> **Task to carry out**
Copy the text lines of all the rows below without any change, and leave the pictures out of your answer.

[START Supplied records]

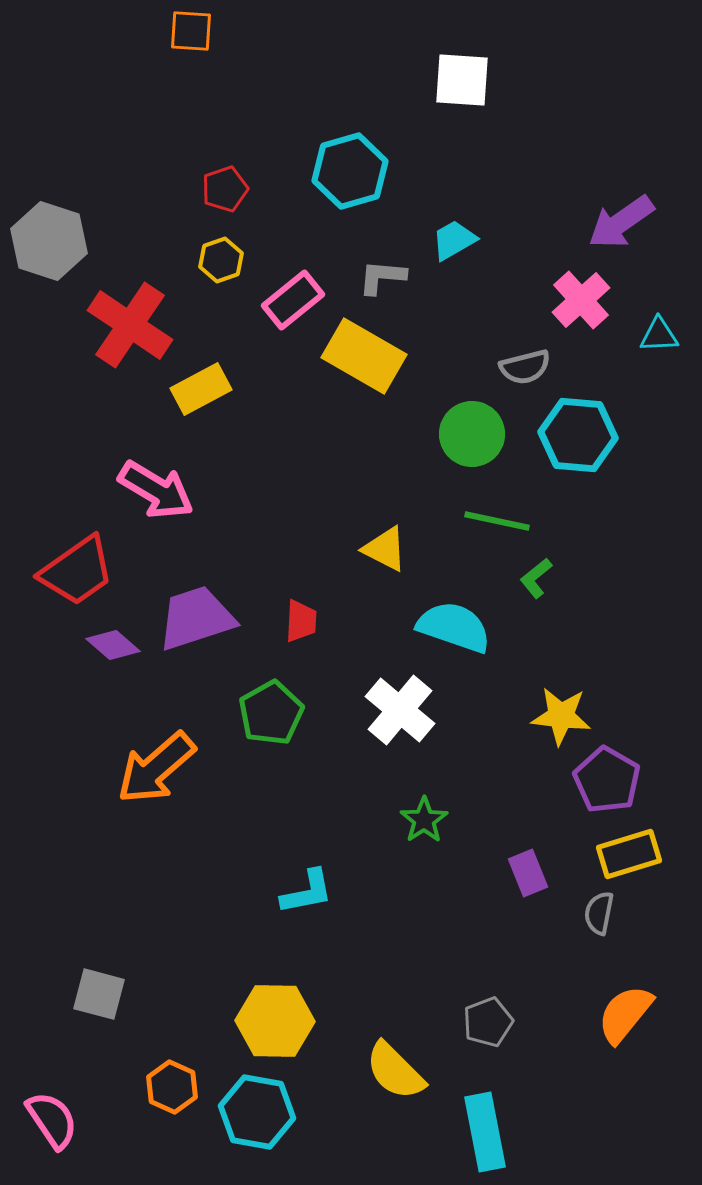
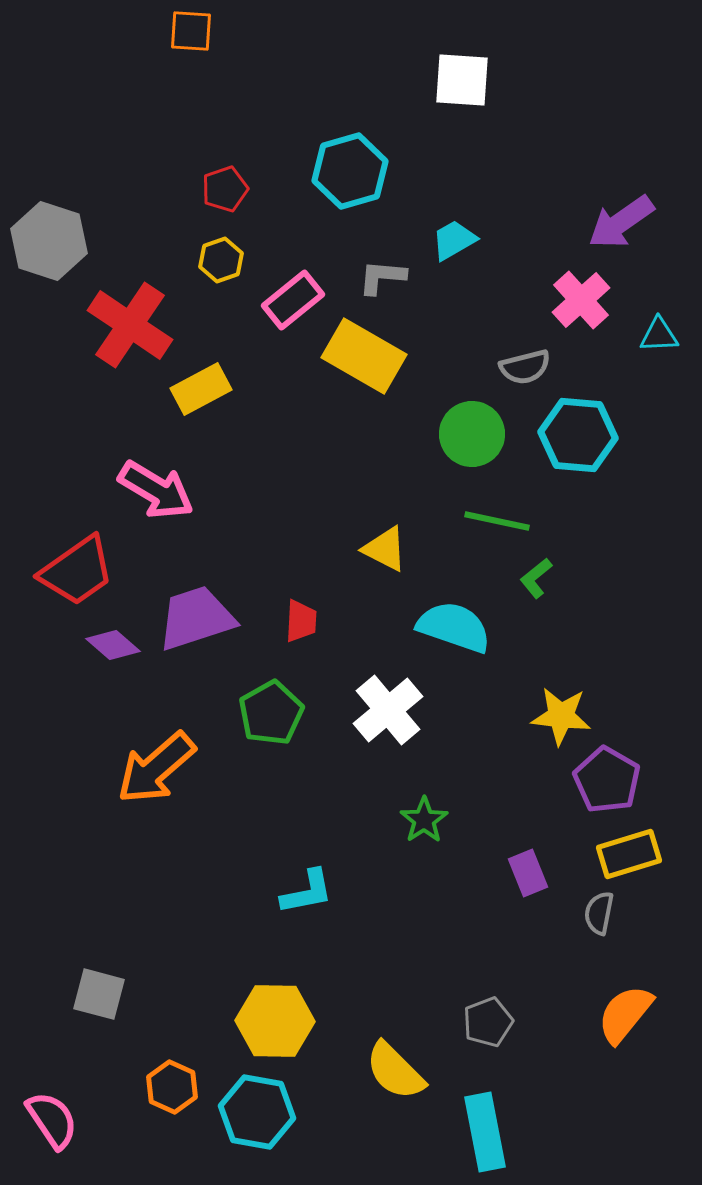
white cross at (400, 710): moved 12 px left; rotated 10 degrees clockwise
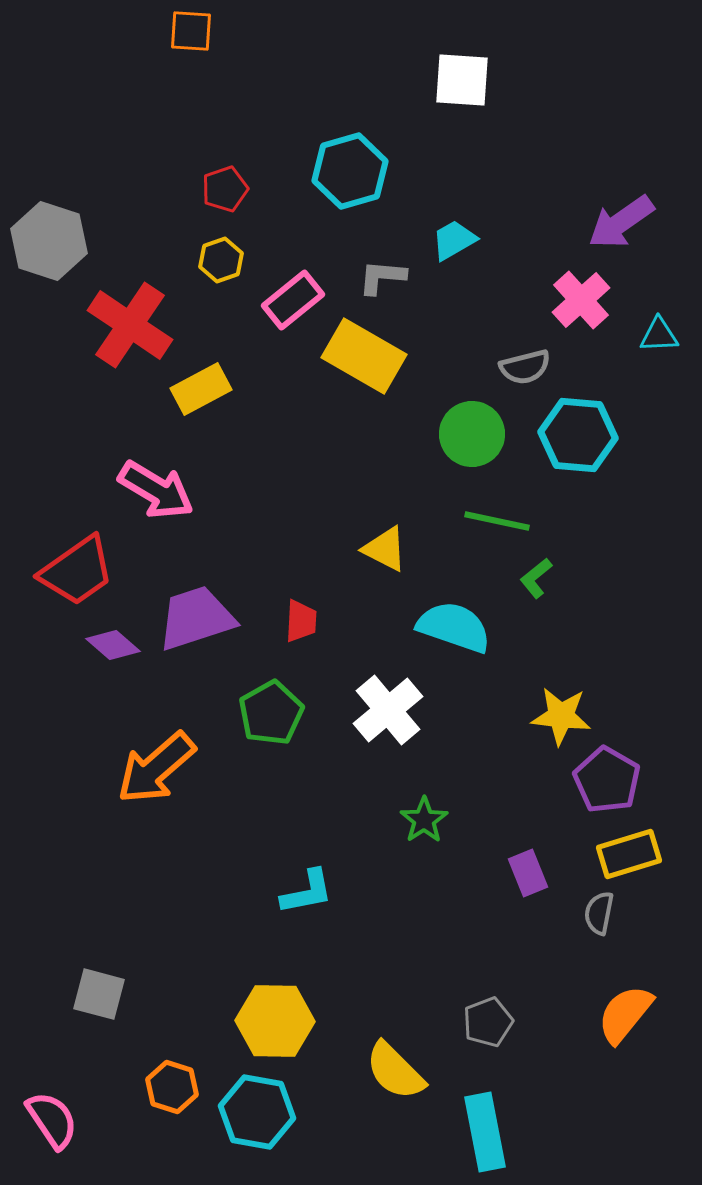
orange hexagon at (172, 1087): rotated 6 degrees counterclockwise
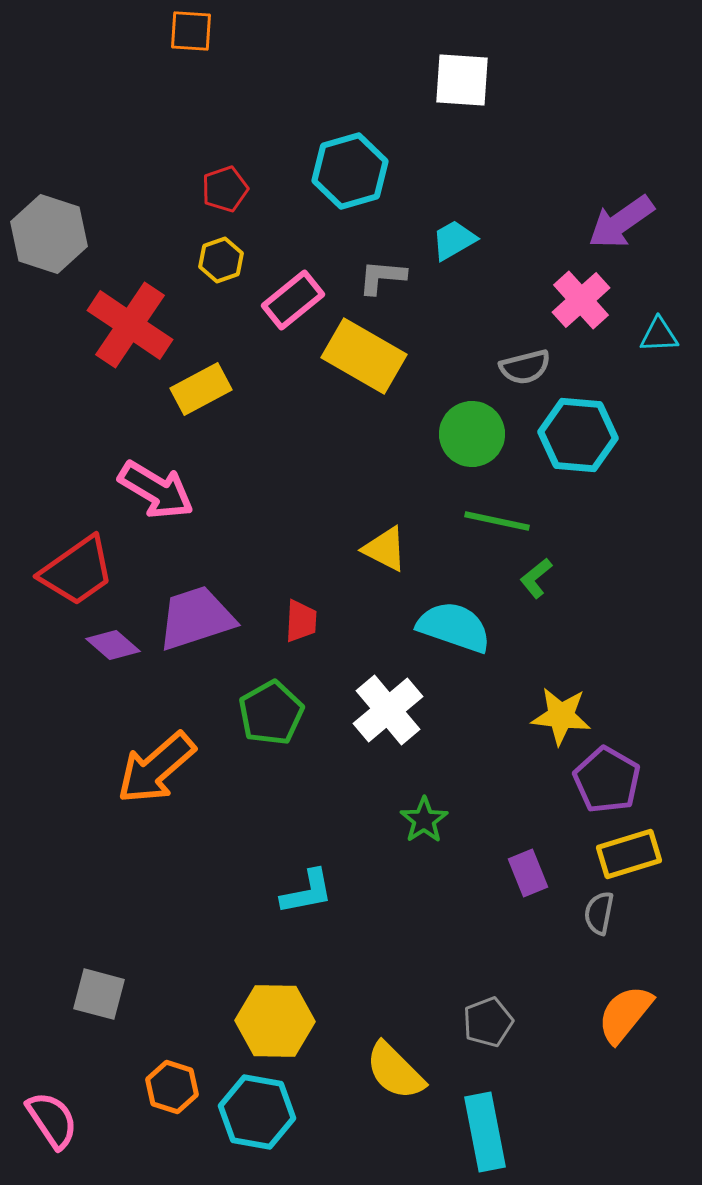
gray hexagon at (49, 241): moved 7 px up
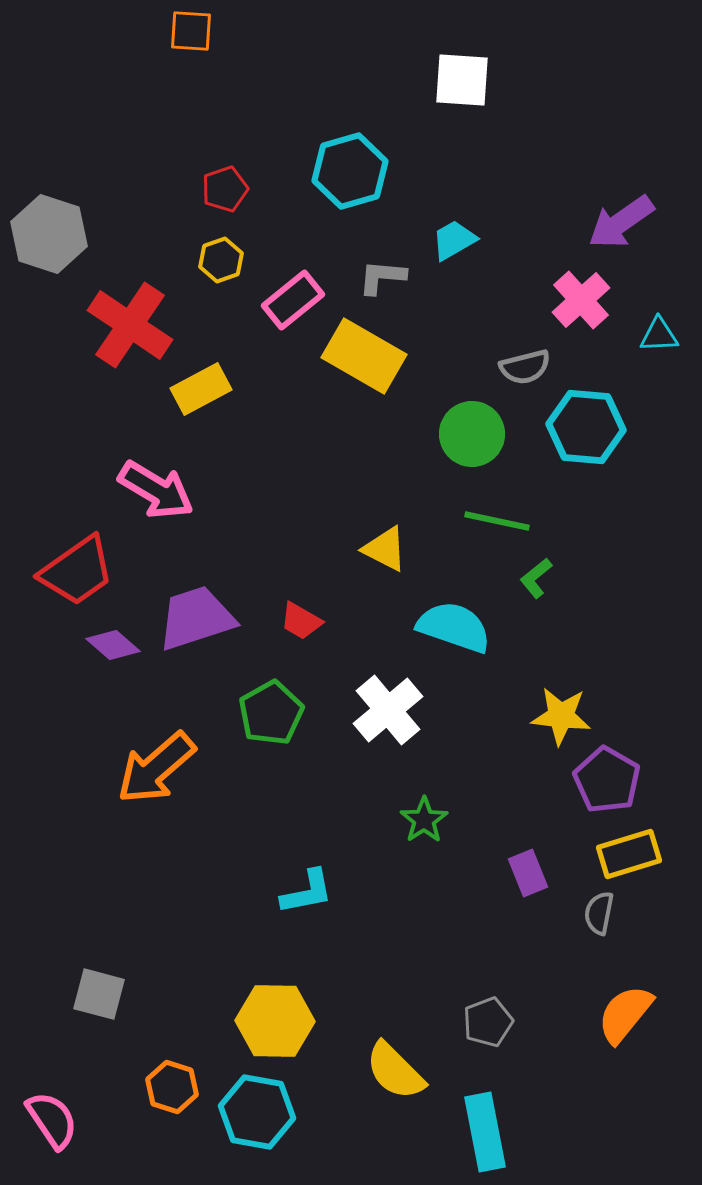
cyan hexagon at (578, 435): moved 8 px right, 8 px up
red trapezoid at (301, 621): rotated 117 degrees clockwise
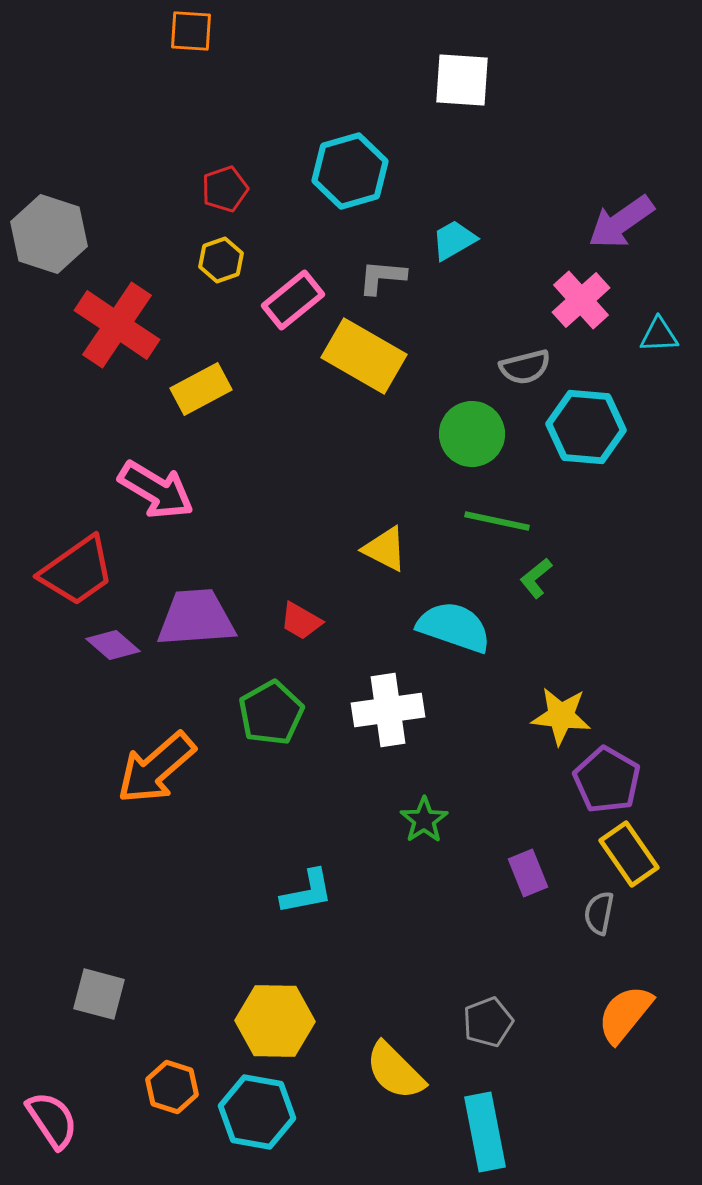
red cross at (130, 325): moved 13 px left
purple trapezoid at (196, 618): rotated 14 degrees clockwise
white cross at (388, 710): rotated 32 degrees clockwise
yellow rectangle at (629, 854): rotated 72 degrees clockwise
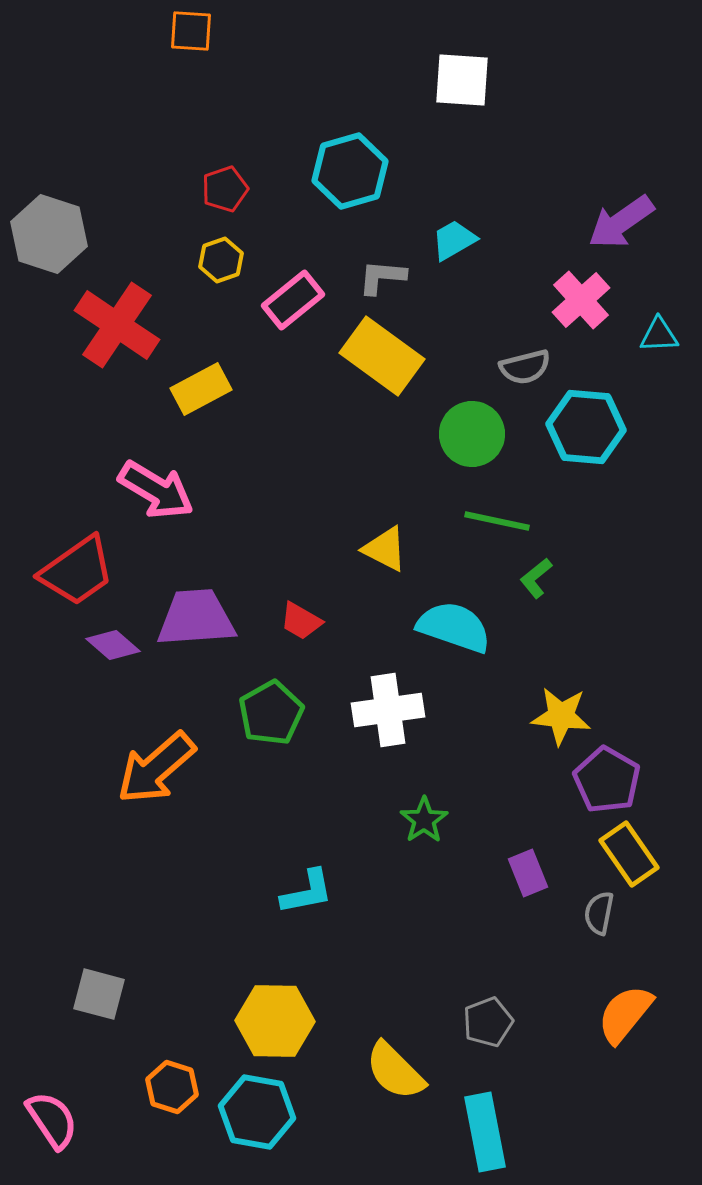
yellow rectangle at (364, 356): moved 18 px right; rotated 6 degrees clockwise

[END Supplied records]

> **Output for this exercise**
white cross at (400, 710): moved 12 px left; rotated 10 degrees clockwise
orange hexagon at (172, 1087): rotated 6 degrees counterclockwise
gray hexagon at (49, 241): moved 7 px up
cyan hexagon at (578, 435): moved 8 px right, 8 px up
red trapezoid at (301, 621): rotated 117 degrees clockwise
red cross at (130, 325): moved 13 px left
purple trapezoid at (196, 618): rotated 14 degrees clockwise
white cross at (388, 710): rotated 32 degrees clockwise
yellow rectangle at (629, 854): rotated 72 degrees clockwise
yellow rectangle at (364, 356): moved 18 px right; rotated 6 degrees clockwise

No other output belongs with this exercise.